"""
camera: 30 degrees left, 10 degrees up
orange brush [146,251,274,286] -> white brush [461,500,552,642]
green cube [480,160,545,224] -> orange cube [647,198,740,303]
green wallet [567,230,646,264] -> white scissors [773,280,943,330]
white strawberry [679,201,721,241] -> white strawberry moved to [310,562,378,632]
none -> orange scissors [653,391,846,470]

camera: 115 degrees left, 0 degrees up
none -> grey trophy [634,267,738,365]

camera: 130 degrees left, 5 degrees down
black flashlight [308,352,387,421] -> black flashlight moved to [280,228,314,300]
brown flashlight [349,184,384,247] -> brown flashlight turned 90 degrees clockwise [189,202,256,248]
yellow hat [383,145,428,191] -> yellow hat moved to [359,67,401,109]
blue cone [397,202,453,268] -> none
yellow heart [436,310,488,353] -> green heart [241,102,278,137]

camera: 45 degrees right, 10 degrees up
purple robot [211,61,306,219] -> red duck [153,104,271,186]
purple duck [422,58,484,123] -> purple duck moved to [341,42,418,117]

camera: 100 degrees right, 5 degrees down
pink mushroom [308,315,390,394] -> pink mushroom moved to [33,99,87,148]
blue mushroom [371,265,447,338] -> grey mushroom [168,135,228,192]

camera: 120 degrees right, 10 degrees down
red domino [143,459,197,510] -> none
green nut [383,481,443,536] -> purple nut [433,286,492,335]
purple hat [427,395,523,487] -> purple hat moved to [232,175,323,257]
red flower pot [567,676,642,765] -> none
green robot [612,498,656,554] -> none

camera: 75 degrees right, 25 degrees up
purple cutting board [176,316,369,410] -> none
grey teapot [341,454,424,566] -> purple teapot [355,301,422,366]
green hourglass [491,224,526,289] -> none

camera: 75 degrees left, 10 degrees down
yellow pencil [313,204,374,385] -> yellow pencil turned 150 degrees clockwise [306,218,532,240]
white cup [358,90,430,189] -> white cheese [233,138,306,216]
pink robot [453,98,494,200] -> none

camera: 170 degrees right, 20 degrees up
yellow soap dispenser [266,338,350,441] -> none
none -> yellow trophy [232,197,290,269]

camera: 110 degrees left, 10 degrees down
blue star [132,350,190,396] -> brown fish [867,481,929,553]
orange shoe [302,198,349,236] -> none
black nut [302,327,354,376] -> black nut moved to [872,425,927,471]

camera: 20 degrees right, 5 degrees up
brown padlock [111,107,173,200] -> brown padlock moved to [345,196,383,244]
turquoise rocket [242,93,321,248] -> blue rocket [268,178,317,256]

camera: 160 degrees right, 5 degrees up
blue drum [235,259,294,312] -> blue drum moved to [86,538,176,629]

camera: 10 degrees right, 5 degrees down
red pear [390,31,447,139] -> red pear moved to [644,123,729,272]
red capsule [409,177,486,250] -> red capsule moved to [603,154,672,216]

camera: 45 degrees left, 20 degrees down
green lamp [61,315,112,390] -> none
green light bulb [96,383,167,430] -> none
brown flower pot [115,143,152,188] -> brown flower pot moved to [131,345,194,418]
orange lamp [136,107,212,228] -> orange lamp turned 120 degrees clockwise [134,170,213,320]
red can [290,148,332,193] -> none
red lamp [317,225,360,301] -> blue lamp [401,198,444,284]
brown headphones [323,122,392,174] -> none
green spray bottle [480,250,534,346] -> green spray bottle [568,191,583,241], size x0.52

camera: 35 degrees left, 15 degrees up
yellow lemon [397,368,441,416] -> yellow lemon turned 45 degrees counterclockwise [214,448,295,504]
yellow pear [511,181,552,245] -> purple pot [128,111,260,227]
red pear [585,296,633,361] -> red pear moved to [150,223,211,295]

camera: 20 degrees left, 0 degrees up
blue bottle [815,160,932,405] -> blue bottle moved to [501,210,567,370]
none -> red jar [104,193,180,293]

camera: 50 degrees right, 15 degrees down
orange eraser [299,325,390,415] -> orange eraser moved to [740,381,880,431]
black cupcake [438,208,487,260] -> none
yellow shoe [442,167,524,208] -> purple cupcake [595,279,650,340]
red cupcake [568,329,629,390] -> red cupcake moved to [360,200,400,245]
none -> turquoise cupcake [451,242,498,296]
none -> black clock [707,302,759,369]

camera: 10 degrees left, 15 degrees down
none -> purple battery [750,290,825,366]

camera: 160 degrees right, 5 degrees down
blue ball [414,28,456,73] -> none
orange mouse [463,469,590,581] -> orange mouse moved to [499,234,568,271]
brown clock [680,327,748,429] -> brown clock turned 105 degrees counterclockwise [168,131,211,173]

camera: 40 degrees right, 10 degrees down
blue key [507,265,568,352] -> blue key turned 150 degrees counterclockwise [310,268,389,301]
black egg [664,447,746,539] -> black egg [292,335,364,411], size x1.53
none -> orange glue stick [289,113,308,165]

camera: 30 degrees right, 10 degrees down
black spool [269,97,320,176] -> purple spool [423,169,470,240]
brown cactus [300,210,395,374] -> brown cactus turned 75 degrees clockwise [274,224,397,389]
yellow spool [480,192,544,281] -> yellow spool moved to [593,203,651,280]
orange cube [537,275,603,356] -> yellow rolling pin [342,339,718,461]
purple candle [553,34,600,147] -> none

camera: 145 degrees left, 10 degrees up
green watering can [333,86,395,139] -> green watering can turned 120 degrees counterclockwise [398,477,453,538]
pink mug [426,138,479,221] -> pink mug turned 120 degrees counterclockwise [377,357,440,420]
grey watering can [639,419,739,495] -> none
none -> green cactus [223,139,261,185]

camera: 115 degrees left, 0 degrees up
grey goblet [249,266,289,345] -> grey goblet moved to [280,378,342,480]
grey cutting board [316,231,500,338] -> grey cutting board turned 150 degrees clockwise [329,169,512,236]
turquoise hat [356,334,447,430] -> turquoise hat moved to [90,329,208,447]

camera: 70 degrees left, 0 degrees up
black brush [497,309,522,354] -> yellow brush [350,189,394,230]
"""
Copy out the entries. Change nothing.

*TASK RESULT*:
camera: 30 degrees left, 10 degrees up
orange brush [146,251,274,286] -> white brush [461,500,552,642]
green cube [480,160,545,224] -> orange cube [647,198,740,303]
green wallet [567,230,646,264] -> white scissors [773,280,943,330]
white strawberry [679,201,721,241] -> white strawberry moved to [310,562,378,632]
none -> orange scissors [653,391,846,470]

camera: 115 degrees left, 0 degrees up
none -> grey trophy [634,267,738,365]

camera: 130 degrees left, 5 degrees down
black flashlight [308,352,387,421] -> black flashlight moved to [280,228,314,300]
brown flashlight [349,184,384,247] -> brown flashlight turned 90 degrees clockwise [189,202,256,248]
yellow hat [383,145,428,191] -> yellow hat moved to [359,67,401,109]
blue cone [397,202,453,268] -> none
yellow heart [436,310,488,353] -> green heart [241,102,278,137]

camera: 45 degrees right, 10 degrees up
purple robot [211,61,306,219] -> red duck [153,104,271,186]
purple duck [422,58,484,123] -> purple duck moved to [341,42,418,117]

camera: 100 degrees right, 5 degrees down
pink mushroom [308,315,390,394] -> pink mushroom moved to [33,99,87,148]
blue mushroom [371,265,447,338] -> grey mushroom [168,135,228,192]

camera: 120 degrees right, 10 degrees down
red domino [143,459,197,510] -> none
green nut [383,481,443,536] -> purple nut [433,286,492,335]
purple hat [427,395,523,487] -> purple hat moved to [232,175,323,257]
red flower pot [567,676,642,765] -> none
green robot [612,498,656,554] -> none

camera: 75 degrees right, 25 degrees up
purple cutting board [176,316,369,410] -> none
grey teapot [341,454,424,566] -> purple teapot [355,301,422,366]
green hourglass [491,224,526,289] -> none

camera: 75 degrees left, 10 degrees down
yellow pencil [313,204,374,385] -> yellow pencil turned 150 degrees clockwise [306,218,532,240]
white cup [358,90,430,189] -> white cheese [233,138,306,216]
pink robot [453,98,494,200] -> none

camera: 170 degrees right, 20 degrees up
yellow soap dispenser [266,338,350,441] -> none
none -> yellow trophy [232,197,290,269]

camera: 110 degrees left, 10 degrees down
blue star [132,350,190,396] -> brown fish [867,481,929,553]
orange shoe [302,198,349,236] -> none
black nut [302,327,354,376] -> black nut moved to [872,425,927,471]

camera: 20 degrees right, 5 degrees up
brown padlock [111,107,173,200] -> brown padlock moved to [345,196,383,244]
turquoise rocket [242,93,321,248] -> blue rocket [268,178,317,256]

camera: 160 degrees right, 5 degrees up
blue drum [235,259,294,312] -> blue drum moved to [86,538,176,629]

camera: 10 degrees right, 5 degrees down
red pear [390,31,447,139] -> red pear moved to [644,123,729,272]
red capsule [409,177,486,250] -> red capsule moved to [603,154,672,216]

camera: 45 degrees left, 20 degrees down
green lamp [61,315,112,390] -> none
green light bulb [96,383,167,430] -> none
brown flower pot [115,143,152,188] -> brown flower pot moved to [131,345,194,418]
orange lamp [136,107,212,228] -> orange lamp turned 120 degrees clockwise [134,170,213,320]
red can [290,148,332,193] -> none
red lamp [317,225,360,301] -> blue lamp [401,198,444,284]
brown headphones [323,122,392,174] -> none
green spray bottle [480,250,534,346] -> green spray bottle [568,191,583,241], size x0.52

camera: 35 degrees left, 15 degrees up
yellow lemon [397,368,441,416] -> yellow lemon turned 45 degrees counterclockwise [214,448,295,504]
yellow pear [511,181,552,245] -> purple pot [128,111,260,227]
red pear [585,296,633,361] -> red pear moved to [150,223,211,295]

camera: 20 degrees left, 0 degrees up
blue bottle [815,160,932,405] -> blue bottle moved to [501,210,567,370]
none -> red jar [104,193,180,293]

camera: 50 degrees right, 15 degrees down
orange eraser [299,325,390,415] -> orange eraser moved to [740,381,880,431]
black cupcake [438,208,487,260] -> none
yellow shoe [442,167,524,208] -> purple cupcake [595,279,650,340]
red cupcake [568,329,629,390] -> red cupcake moved to [360,200,400,245]
none -> turquoise cupcake [451,242,498,296]
none -> black clock [707,302,759,369]

camera: 10 degrees left, 15 degrees down
none -> purple battery [750,290,825,366]

camera: 160 degrees right, 5 degrees down
blue ball [414,28,456,73] -> none
orange mouse [463,469,590,581] -> orange mouse moved to [499,234,568,271]
brown clock [680,327,748,429] -> brown clock turned 105 degrees counterclockwise [168,131,211,173]

camera: 40 degrees right, 10 degrees down
blue key [507,265,568,352] -> blue key turned 150 degrees counterclockwise [310,268,389,301]
black egg [664,447,746,539] -> black egg [292,335,364,411], size x1.53
none -> orange glue stick [289,113,308,165]

camera: 30 degrees right, 10 degrees down
black spool [269,97,320,176] -> purple spool [423,169,470,240]
brown cactus [300,210,395,374] -> brown cactus turned 75 degrees clockwise [274,224,397,389]
yellow spool [480,192,544,281] -> yellow spool moved to [593,203,651,280]
orange cube [537,275,603,356] -> yellow rolling pin [342,339,718,461]
purple candle [553,34,600,147] -> none

camera: 145 degrees left, 10 degrees up
green watering can [333,86,395,139] -> green watering can turned 120 degrees counterclockwise [398,477,453,538]
pink mug [426,138,479,221] -> pink mug turned 120 degrees counterclockwise [377,357,440,420]
grey watering can [639,419,739,495] -> none
none -> green cactus [223,139,261,185]

camera: 115 degrees left, 0 degrees up
grey goblet [249,266,289,345] -> grey goblet moved to [280,378,342,480]
grey cutting board [316,231,500,338] -> grey cutting board turned 150 degrees clockwise [329,169,512,236]
turquoise hat [356,334,447,430] -> turquoise hat moved to [90,329,208,447]

camera: 70 degrees left, 0 degrees up
black brush [497,309,522,354] -> yellow brush [350,189,394,230]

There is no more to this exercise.